**STORED DATA**

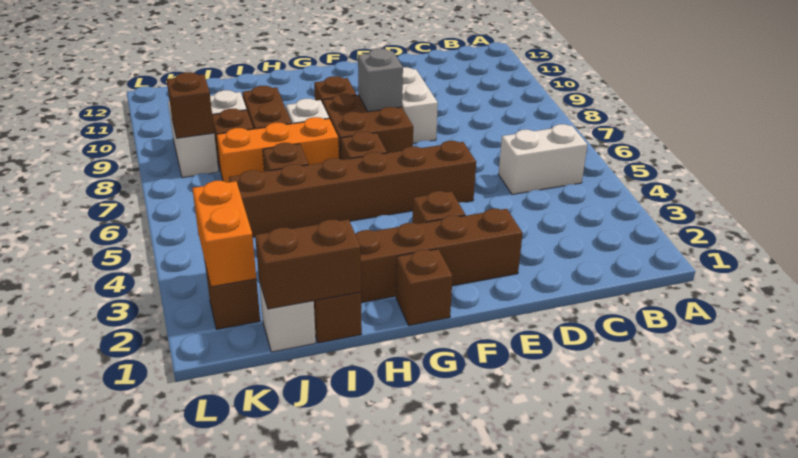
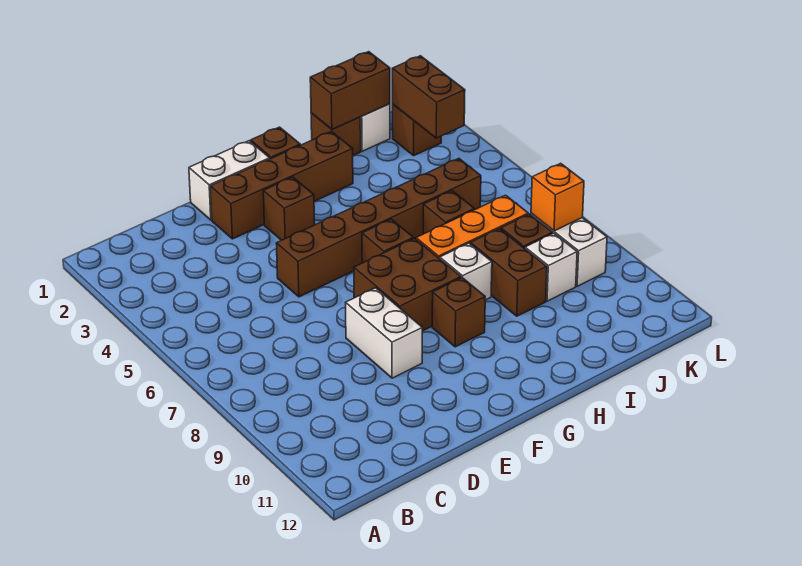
white brick B5:C5 level 1 -> white brick E1:F1 level 1
grey brick F8 level 2 -> none
orange brick K2:K3 level 2 -> brown brick K2:K3 level 2
brown brick K8 level 2 -> orange brick K8 level 2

**TASK DIRECTIONS**
The material must be restated verbatim. Its pictures must be omitted.

**SOLUTION FOR THIS TASK**
white brick B5:C5 level 1 -> white brick E1:F1 level 1
grey brick F8 level 2 -> none
orange brick K2:K3 level 2 -> brown brick K2:K3 level 2
brown brick K8 level 2 -> orange brick K8 level 2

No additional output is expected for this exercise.